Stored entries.

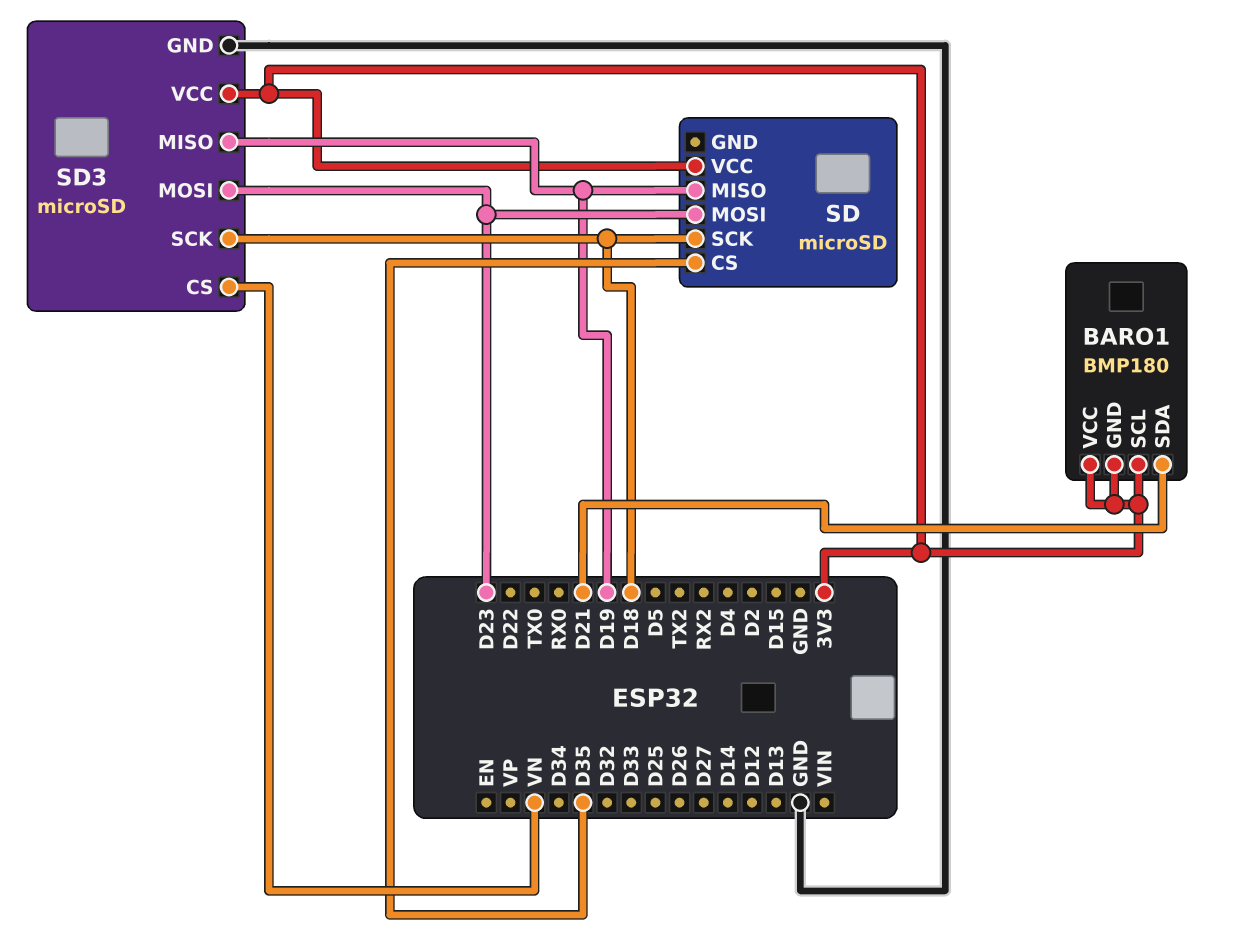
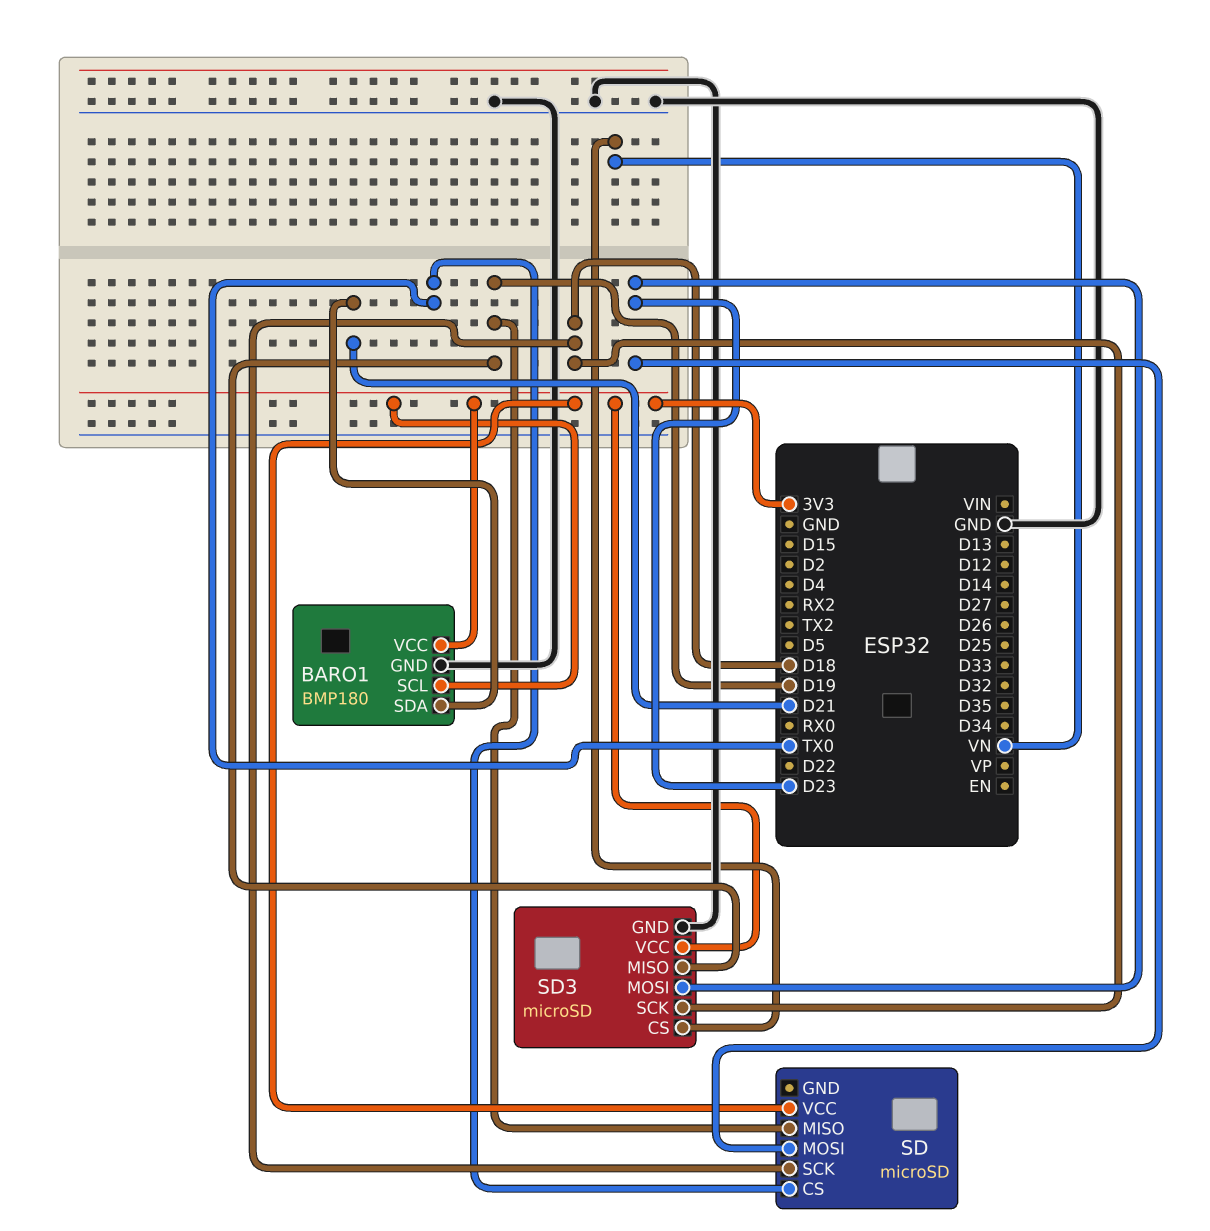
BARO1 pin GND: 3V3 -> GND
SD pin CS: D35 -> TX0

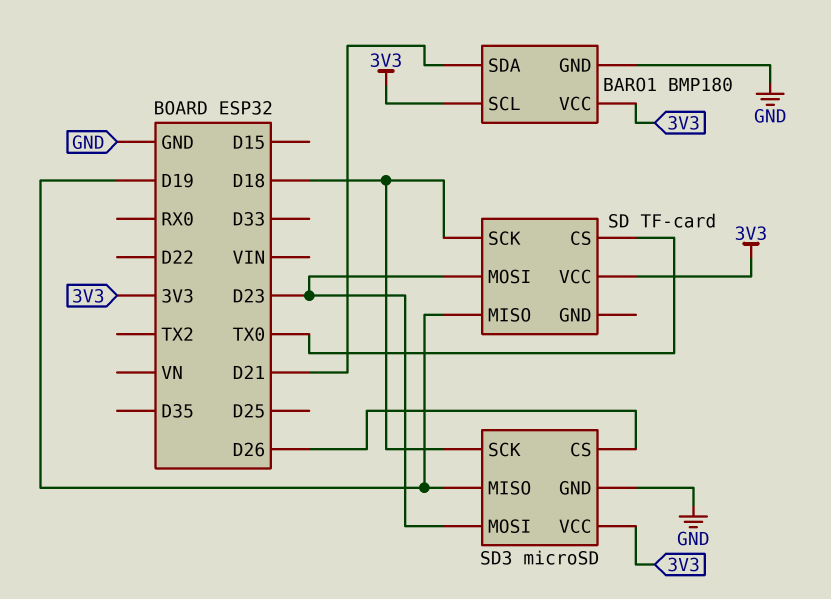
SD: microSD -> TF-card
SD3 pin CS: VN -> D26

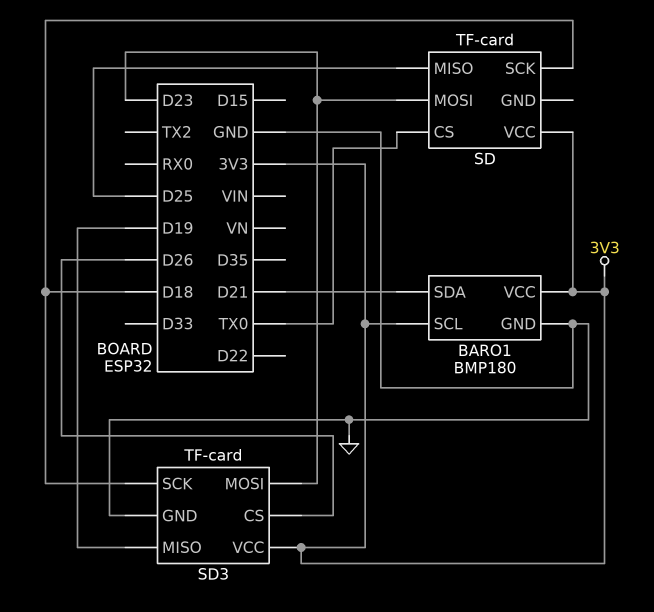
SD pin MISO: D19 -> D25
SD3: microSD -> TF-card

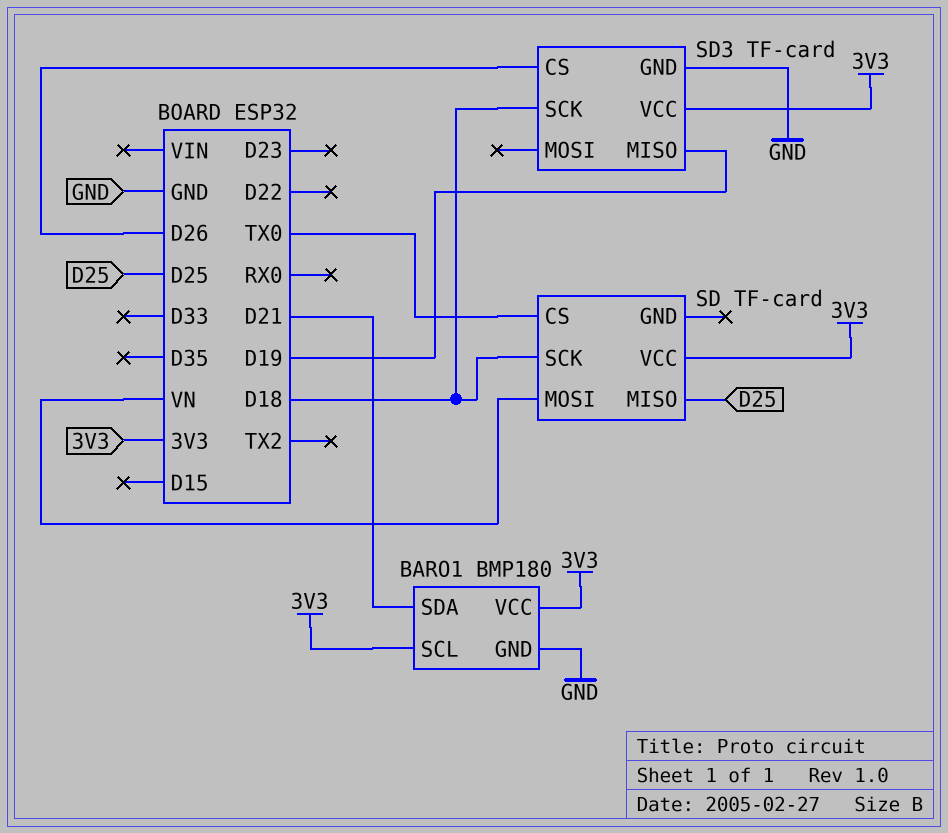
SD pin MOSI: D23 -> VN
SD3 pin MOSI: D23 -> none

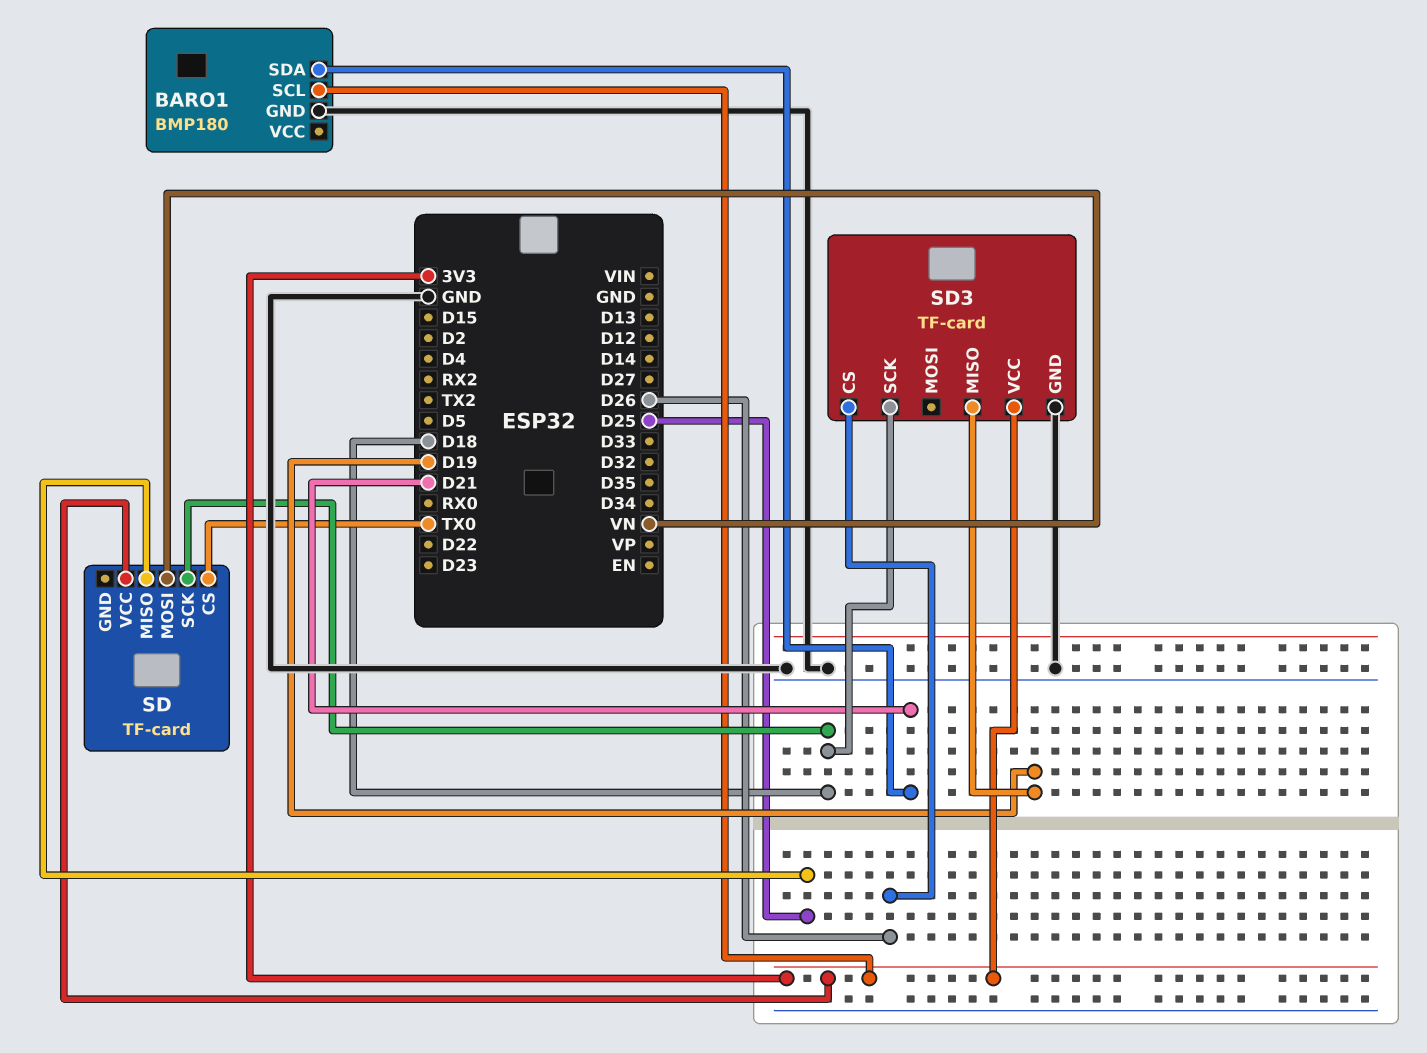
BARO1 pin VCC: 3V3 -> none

Task to carry out.
Pictures aside, repeat each entry in full and without change.

Task solution.
BARO1 pin GND: 3V3 -> GND
SD pin CS: D35 -> TX0

SD: microSD -> TF-card
SD3 pin CS: VN -> D26

SD pin MISO: D19 -> D25
SD3: microSD -> TF-card

SD pin MOSI: D23 -> VN
SD3 pin MOSI: D23 -> none

BARO1 pin VCC: 3V3 -> none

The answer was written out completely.